(Problem details): Repeat verbatim, and only, the lines of the data below, beginning at the line that contains "green 2x4 brick" and stopping after the line that contains "purple 2x3 plate".

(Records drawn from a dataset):
━━━━━━━━━━

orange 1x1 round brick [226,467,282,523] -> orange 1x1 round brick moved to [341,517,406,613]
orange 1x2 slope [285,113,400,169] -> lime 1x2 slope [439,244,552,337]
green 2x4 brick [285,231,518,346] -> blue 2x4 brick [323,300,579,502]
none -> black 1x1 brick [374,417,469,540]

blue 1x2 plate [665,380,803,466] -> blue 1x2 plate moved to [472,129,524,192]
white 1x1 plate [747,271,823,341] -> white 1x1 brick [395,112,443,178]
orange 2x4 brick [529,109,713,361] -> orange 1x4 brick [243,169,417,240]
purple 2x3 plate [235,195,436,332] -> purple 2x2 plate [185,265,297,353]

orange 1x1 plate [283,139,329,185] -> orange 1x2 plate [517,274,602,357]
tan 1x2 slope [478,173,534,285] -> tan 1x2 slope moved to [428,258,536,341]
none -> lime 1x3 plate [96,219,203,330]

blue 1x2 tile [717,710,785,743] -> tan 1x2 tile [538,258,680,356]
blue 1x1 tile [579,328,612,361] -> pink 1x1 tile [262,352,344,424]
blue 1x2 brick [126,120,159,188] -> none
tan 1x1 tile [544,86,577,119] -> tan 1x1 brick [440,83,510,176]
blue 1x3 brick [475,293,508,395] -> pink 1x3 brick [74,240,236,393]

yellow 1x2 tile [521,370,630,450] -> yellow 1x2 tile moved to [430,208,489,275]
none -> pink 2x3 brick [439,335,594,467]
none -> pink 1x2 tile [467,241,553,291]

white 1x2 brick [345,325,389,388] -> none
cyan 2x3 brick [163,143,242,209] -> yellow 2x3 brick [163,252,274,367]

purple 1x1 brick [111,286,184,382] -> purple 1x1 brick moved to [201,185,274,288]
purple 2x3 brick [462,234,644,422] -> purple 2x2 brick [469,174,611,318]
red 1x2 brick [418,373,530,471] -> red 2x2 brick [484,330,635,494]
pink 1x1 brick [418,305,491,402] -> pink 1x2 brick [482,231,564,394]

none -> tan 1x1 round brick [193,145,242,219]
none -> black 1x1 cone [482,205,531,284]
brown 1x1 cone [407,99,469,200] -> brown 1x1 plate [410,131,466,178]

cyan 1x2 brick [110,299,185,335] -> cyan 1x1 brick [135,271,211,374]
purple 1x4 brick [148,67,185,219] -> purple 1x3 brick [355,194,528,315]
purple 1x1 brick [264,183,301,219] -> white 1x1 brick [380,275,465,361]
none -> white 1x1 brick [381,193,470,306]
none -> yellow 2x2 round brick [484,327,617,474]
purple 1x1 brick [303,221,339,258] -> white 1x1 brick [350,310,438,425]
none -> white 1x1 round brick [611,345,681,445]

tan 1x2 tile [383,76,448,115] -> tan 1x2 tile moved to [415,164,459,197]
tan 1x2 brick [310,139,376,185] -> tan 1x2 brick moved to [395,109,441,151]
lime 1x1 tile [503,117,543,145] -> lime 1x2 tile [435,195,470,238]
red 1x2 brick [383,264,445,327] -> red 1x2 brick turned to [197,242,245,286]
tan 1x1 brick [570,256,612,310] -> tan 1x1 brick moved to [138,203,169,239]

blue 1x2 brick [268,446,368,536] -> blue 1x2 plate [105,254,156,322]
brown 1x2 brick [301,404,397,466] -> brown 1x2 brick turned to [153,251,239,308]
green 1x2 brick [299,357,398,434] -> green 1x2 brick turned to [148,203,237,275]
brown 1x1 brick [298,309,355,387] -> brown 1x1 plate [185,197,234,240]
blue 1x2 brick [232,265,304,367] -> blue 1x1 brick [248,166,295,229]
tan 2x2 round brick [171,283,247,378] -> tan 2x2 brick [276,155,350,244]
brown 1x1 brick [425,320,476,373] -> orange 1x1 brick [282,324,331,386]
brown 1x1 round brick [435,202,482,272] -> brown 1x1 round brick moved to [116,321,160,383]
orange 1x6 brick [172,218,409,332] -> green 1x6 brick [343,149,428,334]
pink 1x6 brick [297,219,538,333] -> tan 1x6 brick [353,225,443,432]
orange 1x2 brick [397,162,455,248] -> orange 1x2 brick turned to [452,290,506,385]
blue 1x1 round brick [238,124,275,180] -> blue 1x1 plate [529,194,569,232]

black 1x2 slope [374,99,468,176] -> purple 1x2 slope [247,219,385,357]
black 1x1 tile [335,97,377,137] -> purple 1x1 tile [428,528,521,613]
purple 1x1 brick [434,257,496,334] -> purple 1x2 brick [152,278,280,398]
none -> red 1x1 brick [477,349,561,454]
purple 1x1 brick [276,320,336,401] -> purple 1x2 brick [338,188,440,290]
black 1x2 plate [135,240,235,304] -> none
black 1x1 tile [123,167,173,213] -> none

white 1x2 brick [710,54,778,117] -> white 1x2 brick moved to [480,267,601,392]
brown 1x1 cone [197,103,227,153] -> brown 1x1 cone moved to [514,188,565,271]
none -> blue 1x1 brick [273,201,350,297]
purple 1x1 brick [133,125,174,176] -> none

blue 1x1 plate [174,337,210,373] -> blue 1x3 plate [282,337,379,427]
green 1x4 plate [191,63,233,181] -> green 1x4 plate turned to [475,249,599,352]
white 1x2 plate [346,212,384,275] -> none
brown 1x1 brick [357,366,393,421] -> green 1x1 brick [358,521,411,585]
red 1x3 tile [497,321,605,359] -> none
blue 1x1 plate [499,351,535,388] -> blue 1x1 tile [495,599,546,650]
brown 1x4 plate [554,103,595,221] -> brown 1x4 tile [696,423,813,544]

━━━━━━━━━━

(Result of the task):
green 2x4 brick [285,231,518,346] -> blue 2x4 brick [323,300,579,502]
none -> black 1x1 brick [374,417,469,540]

blue 1x2 plate [665,380,803,466] -> blue 1x2 plate moved to [472,129,524,192]
white 1x1 plate [747,271,823,341] -> white 1x1 brick [395,112,443,178]
orange 2x4 brick [529,109,713,361] -> orange 1x4 brick [243,169,417,240]
purple 2x3 plate [235,195,436,332] -> purple 2x2 plate [185,265,297,353]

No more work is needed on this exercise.